» WHAT YOU NEED TO DO
Without the pictures, set down the records below word for word.

--- DATA IN THIS EXERCISE Enclosed Below ---

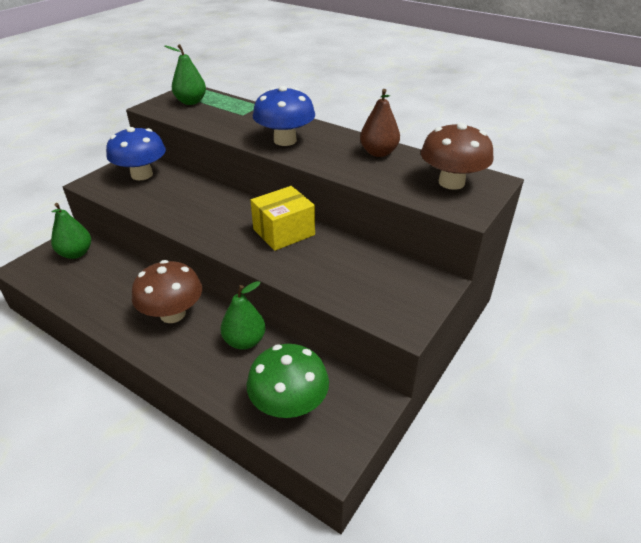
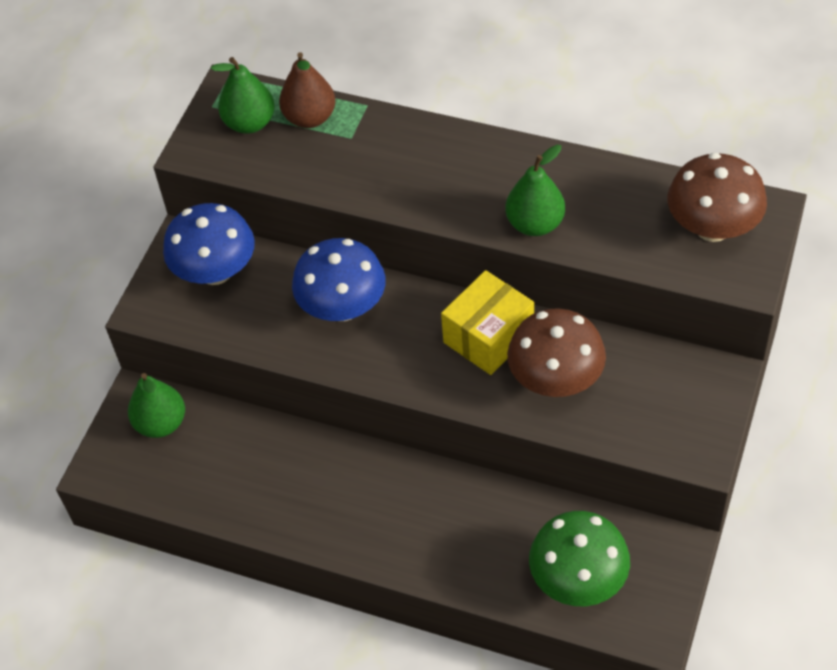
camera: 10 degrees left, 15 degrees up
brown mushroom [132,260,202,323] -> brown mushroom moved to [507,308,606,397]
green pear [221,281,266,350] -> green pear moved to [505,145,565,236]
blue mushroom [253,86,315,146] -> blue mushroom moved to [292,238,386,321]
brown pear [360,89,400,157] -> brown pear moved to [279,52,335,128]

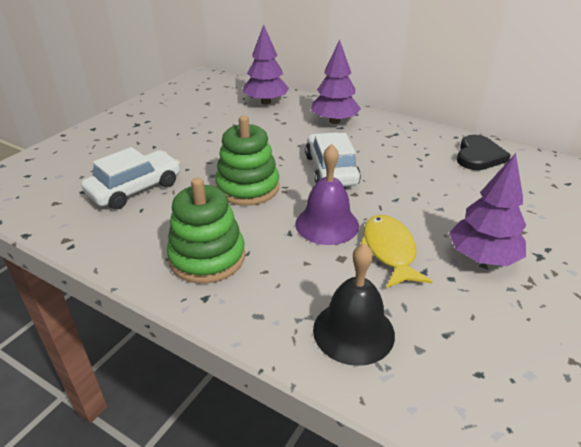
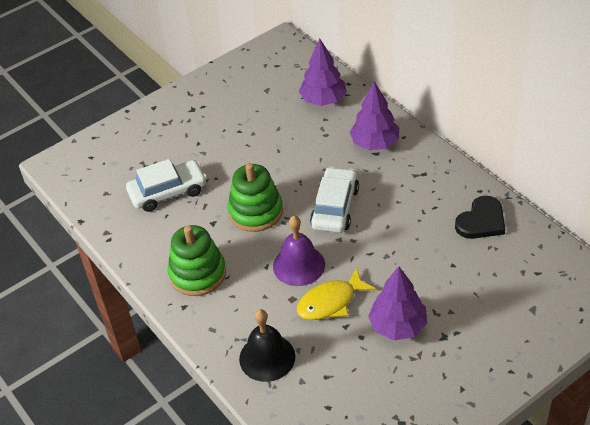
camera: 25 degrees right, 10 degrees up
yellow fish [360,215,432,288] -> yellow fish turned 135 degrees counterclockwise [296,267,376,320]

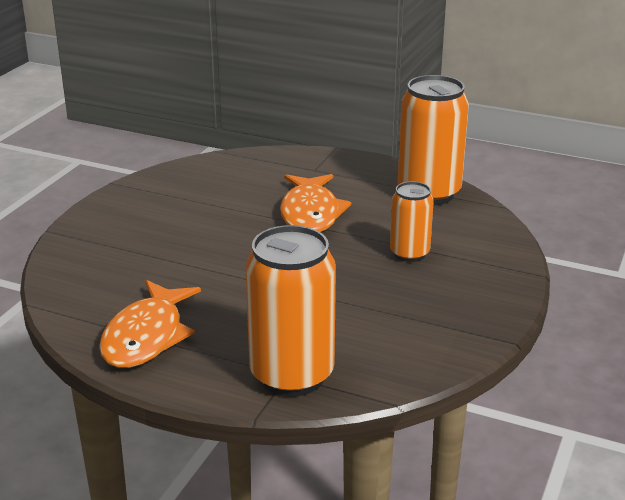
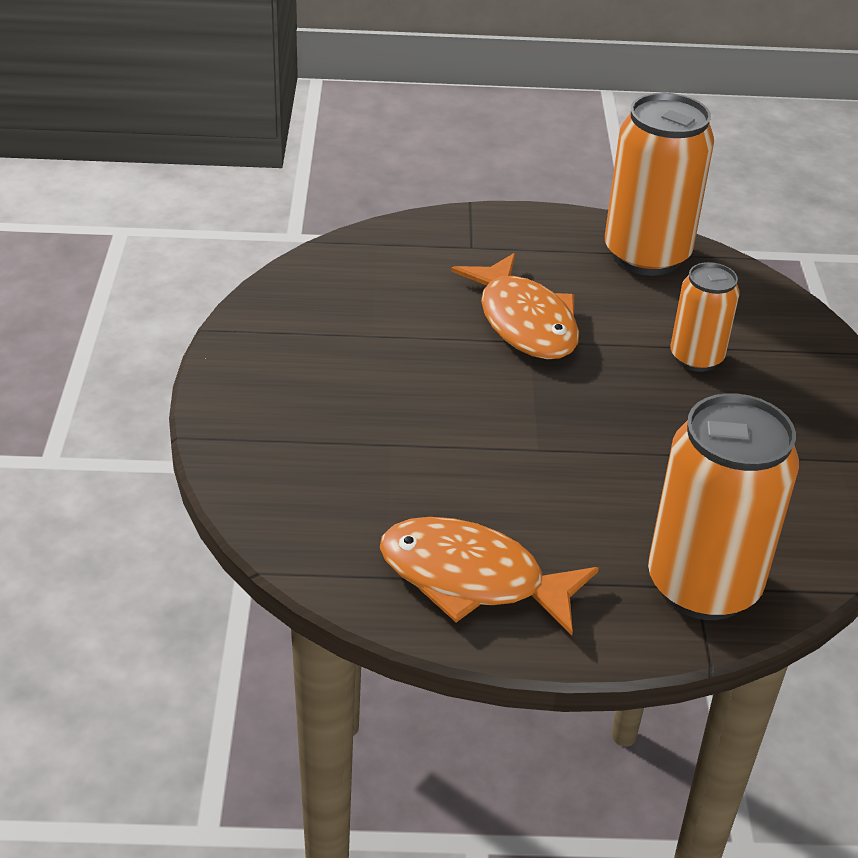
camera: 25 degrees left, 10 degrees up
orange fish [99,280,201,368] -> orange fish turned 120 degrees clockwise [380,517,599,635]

--- End of Enclosed DATA IN THIS EXERCISE ---

» PROBLEM SOLUTION
camera: 10 degrees left, 15 degrees up
brown mushroom [132,260,202,323] -> brown mushroom moved to [507,308,606,397]
green pear [221,281,266,350] -> green pear moved to [505,145,565,236]
blue mushroom [253,86,315,146] -> blue mushroom moved to [292,238,386,321]
brown pear [360,89,400,157] -> brown pear moved to [279,52,335,128]

camera: 25 degrees right, 10 degrees up
yellow fish [360,215,432,288] -> yellow fish turned 135 degrees counterclockwise [296,267,376,320]

camera: 25 degrees left, 10 degrees up
orange fish [99,280,201,368] -> orange fish turned 120 degrees clockwise [380,517,599,635]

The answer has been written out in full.